━━ DATA UNDER STUDY ━━

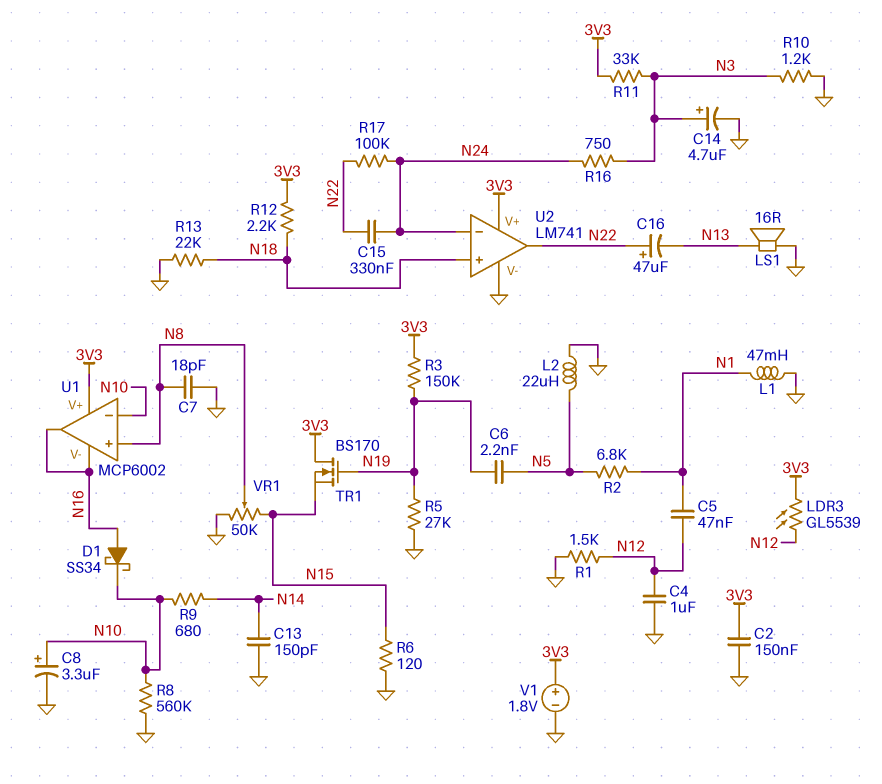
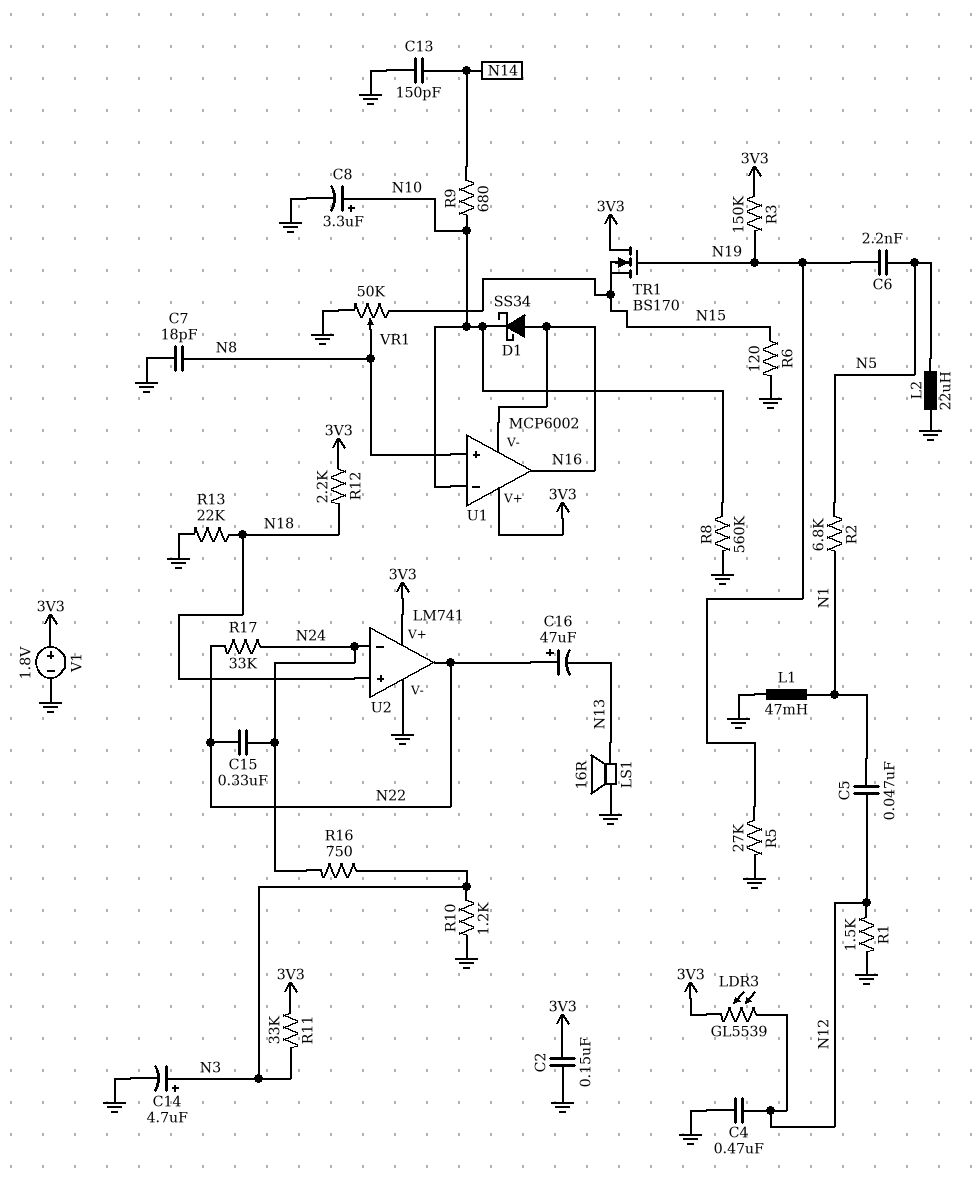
C4: 1uF (GND, N12) -> 470nF (GND, N12)
R17: 100k (N22, N24) -> 33k (N22, N24)

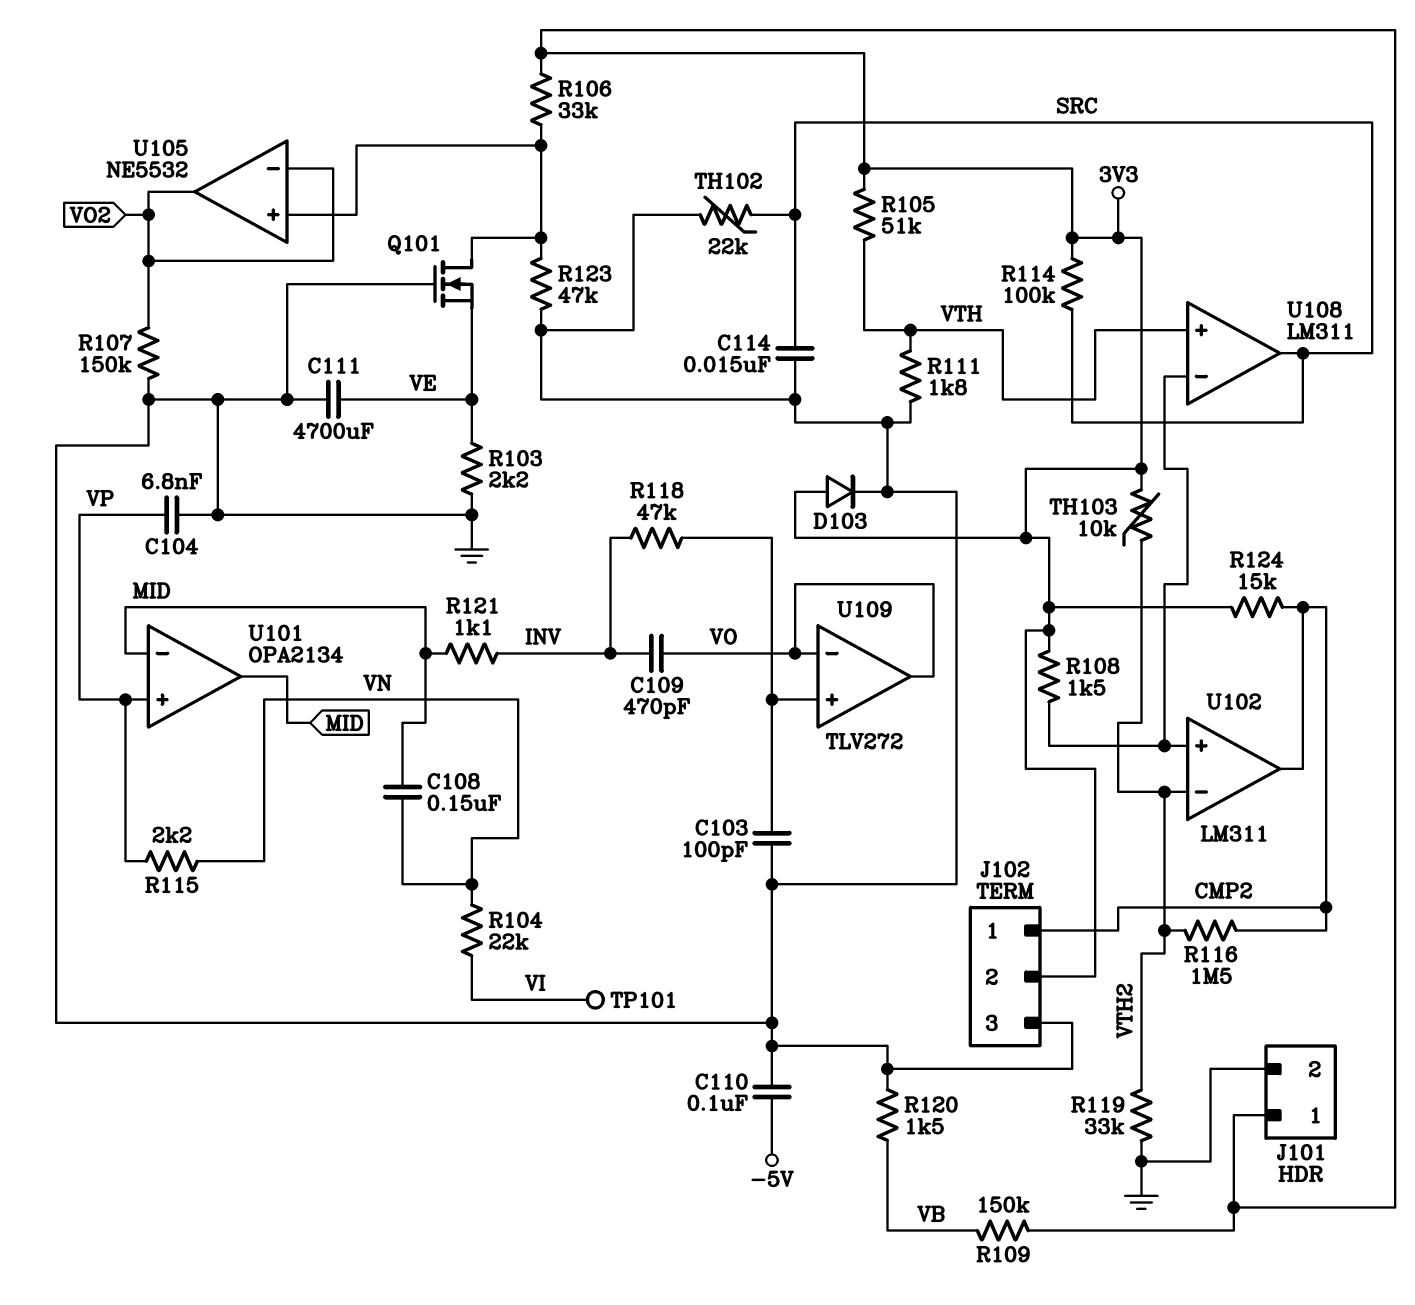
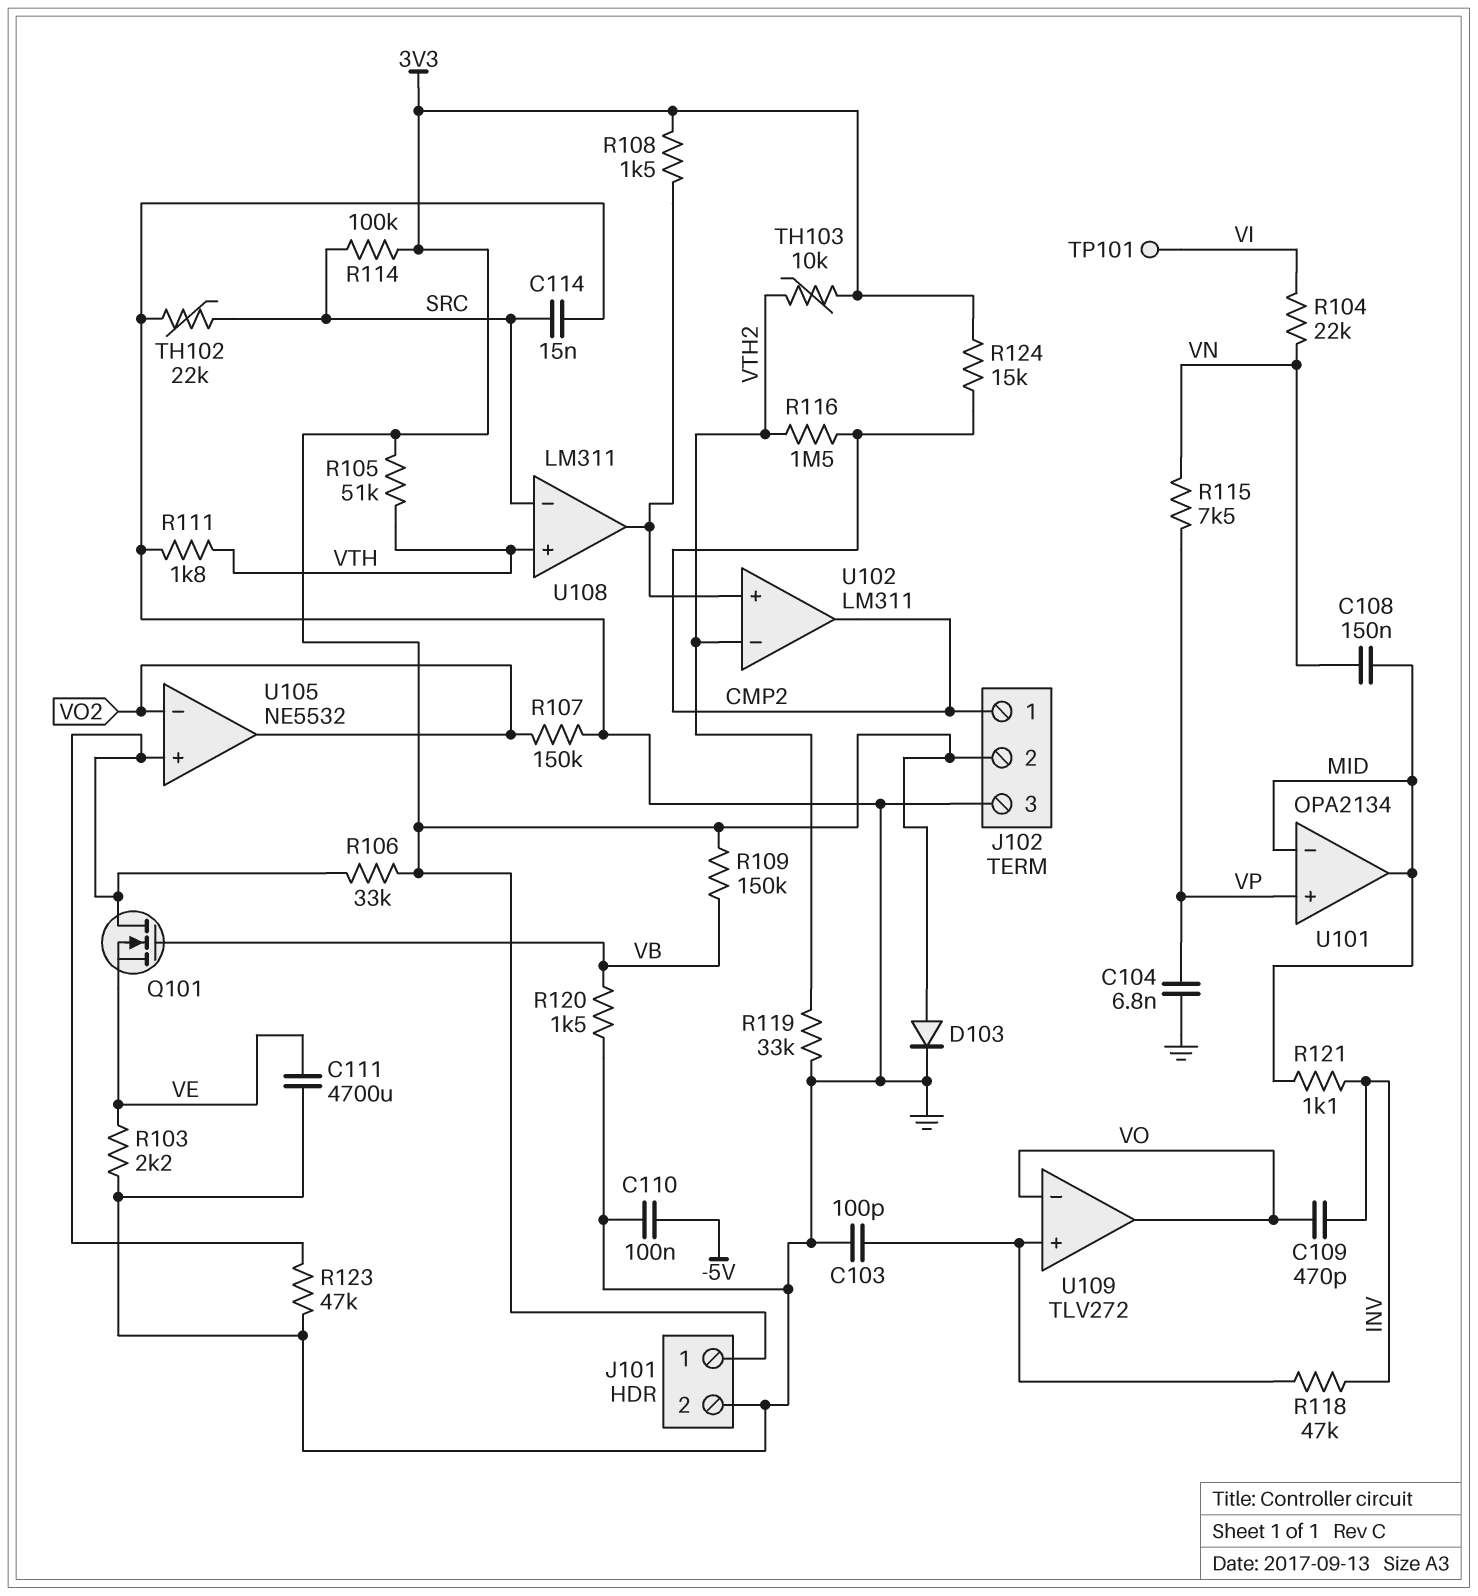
Q101: NMOS (G GND, D U105/in+, S VE) -> NMOS (G VB, D U105/in+, S VE)
R115: 2.2k (VN, VP) -> 7.5k (VN, VP)
U108 pin in-: U102/in+ -> SRC
U108 pin out: SRC -> U102/in+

━━━

WHAT YOU HAVE TO DO:
Output, unchanged, the lines from the line with "R115: 2.2k (VN, VP) -> 7.5k (VN, VP)" through the final line of the material.

OUTPUT FOR THIS TASK:
R115: 2.2k (VN, VP) -> 7.5k (VN, VP)
U108 pin in-: U102/in+ -> SRC
U108 pin out: SRC -> U102/in+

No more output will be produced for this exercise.